__What to produce__
Each line of the material holding the word "leaf" must be identified and copied.

__Task inputs__
##########

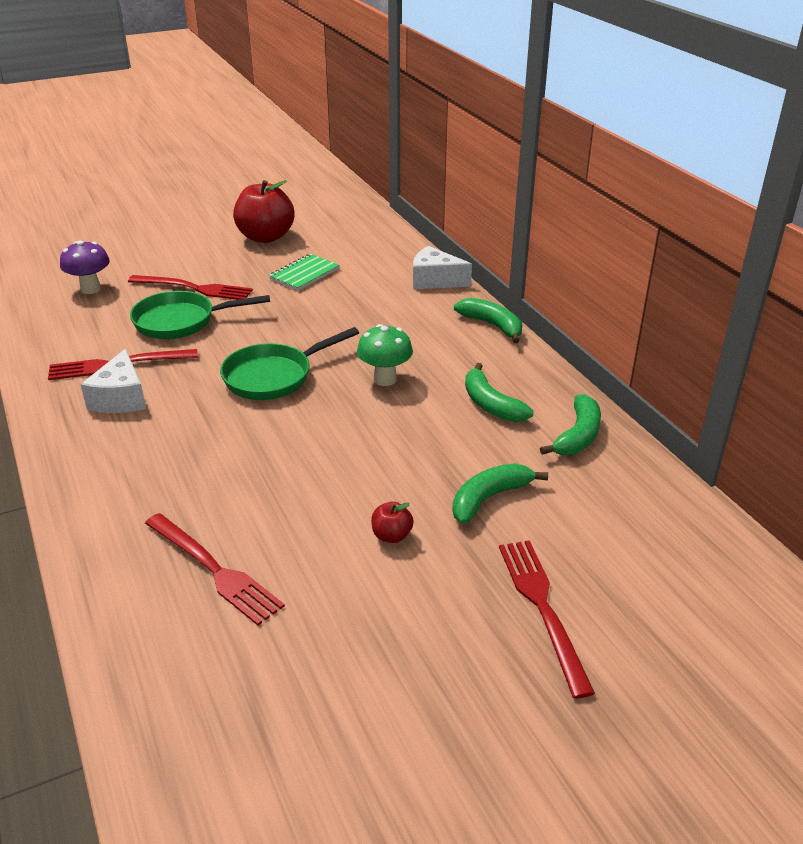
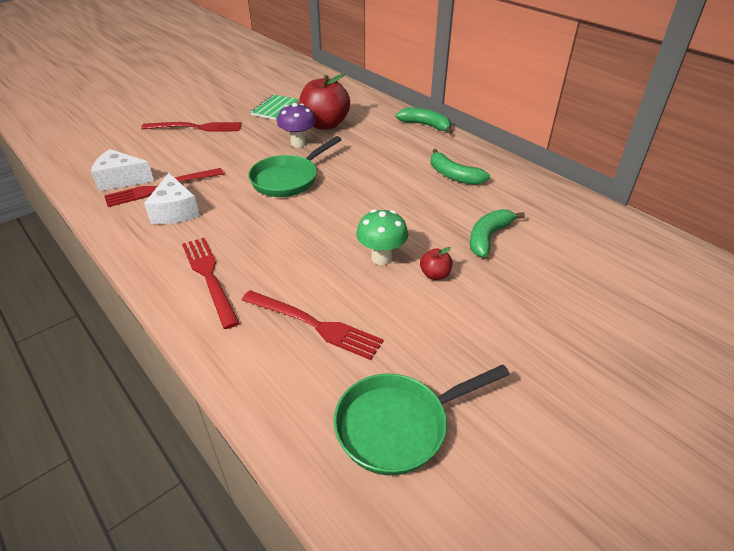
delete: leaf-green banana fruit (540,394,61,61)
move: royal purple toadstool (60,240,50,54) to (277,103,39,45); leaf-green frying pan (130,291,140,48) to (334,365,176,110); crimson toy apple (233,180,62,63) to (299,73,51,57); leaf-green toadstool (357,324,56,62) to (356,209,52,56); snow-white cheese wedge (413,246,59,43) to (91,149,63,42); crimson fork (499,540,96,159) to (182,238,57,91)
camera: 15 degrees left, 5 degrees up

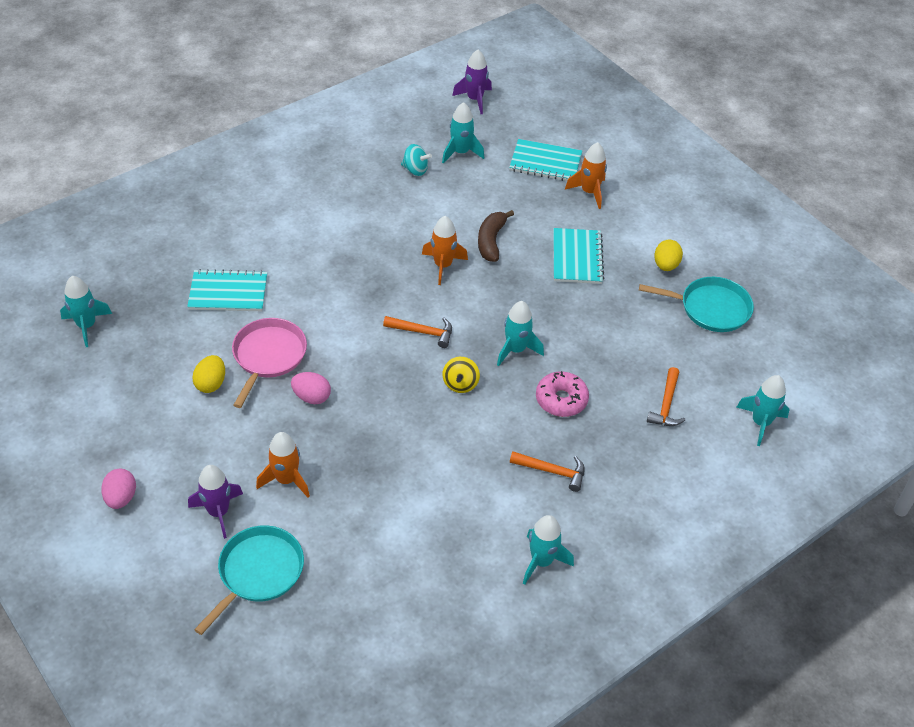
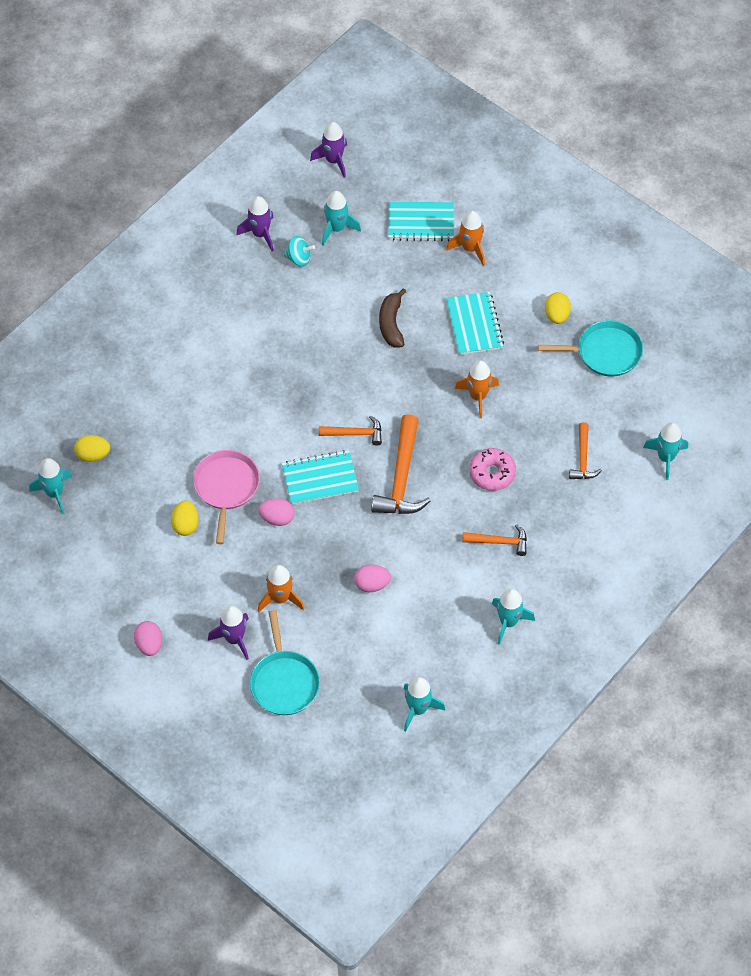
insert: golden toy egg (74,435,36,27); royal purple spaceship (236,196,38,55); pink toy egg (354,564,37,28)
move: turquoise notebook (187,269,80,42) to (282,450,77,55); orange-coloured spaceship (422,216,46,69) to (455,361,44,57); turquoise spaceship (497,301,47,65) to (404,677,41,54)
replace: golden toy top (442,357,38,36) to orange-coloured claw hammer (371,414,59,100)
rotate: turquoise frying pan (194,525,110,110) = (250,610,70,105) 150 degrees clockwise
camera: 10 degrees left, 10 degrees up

##########

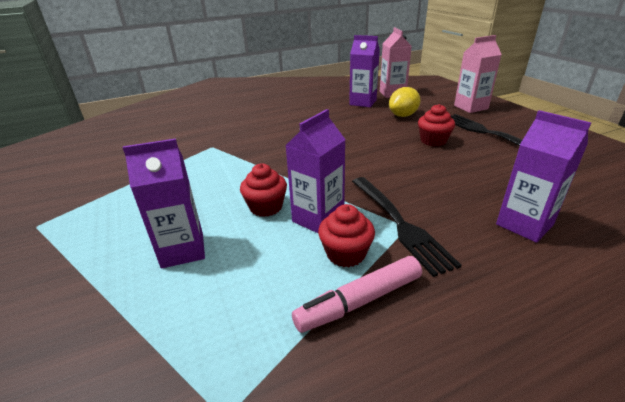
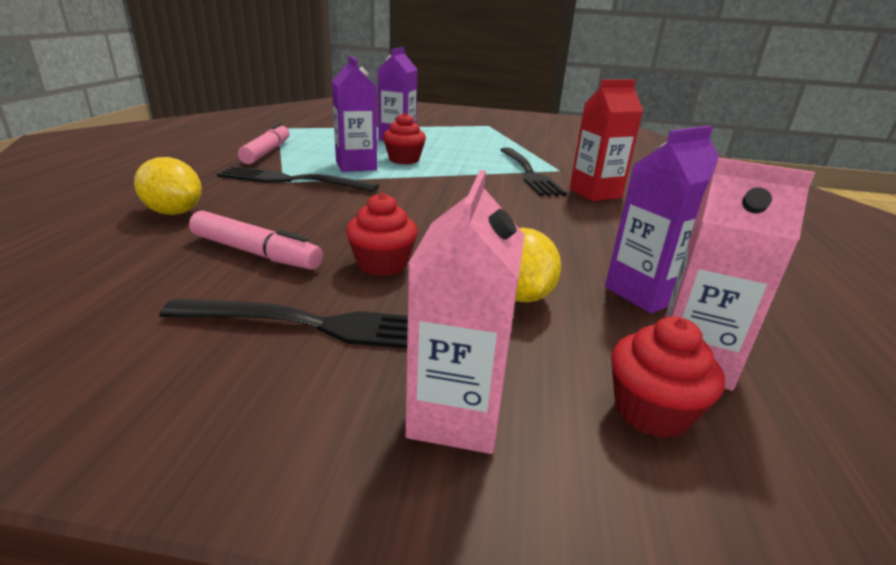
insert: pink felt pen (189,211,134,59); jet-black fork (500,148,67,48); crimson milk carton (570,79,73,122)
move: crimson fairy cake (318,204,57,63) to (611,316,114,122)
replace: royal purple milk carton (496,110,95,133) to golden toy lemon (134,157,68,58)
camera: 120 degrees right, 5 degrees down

##########

__Task solution__
delete: leaf-green banana fruit (540,394,61,61)
move: royal purple toadstool (60,240,50,54) to (277,103,39,45); leaf-green frying pan (130,291,140,48) to (334,365,176,110); crimson toy apple (233,180,62,63) to (299,73,51,57); leaf-green toadstool (357,324,56,62) to (356,209,52,56); snow-white cheese wedge (413,246,59,43) to (91,149,63,42); crimson fork (499,540,96,159) to (182,238,57,91)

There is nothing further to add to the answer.